> **Collected data**
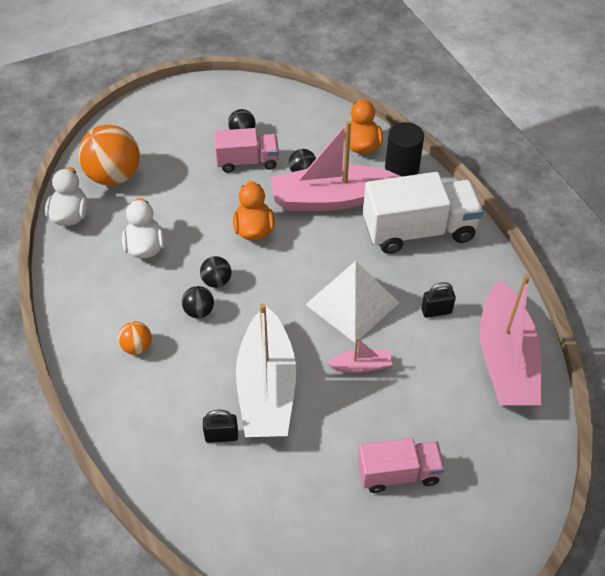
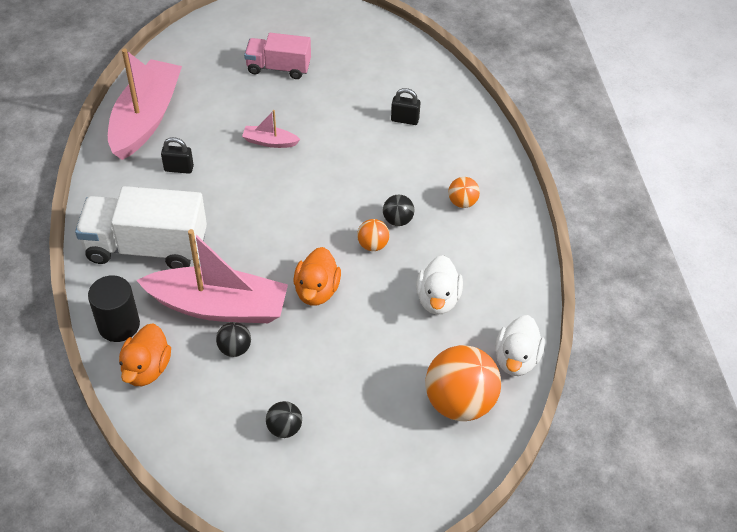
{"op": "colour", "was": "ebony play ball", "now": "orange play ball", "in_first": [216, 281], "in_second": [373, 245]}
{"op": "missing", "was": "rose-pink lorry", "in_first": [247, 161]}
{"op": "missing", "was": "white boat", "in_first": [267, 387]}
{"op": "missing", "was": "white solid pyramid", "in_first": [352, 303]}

> **Work to complete**
Transcribe the listing in full. Leave the pictures out.

> **Written response**
{"op": "colour", "was": "ebony play ball", "now": "orange play ball", "in_first": [216, 281], "in_second": [373, 245]}
{"op": "missing", "was": "rose-pink lorry", "in_first": [247, 161]}
{"op": "missing", "was": "white boat", "in_first": [267, 387]}
{"op": "missing", "was": "white solid pyramid", "in_first": [352, 303]}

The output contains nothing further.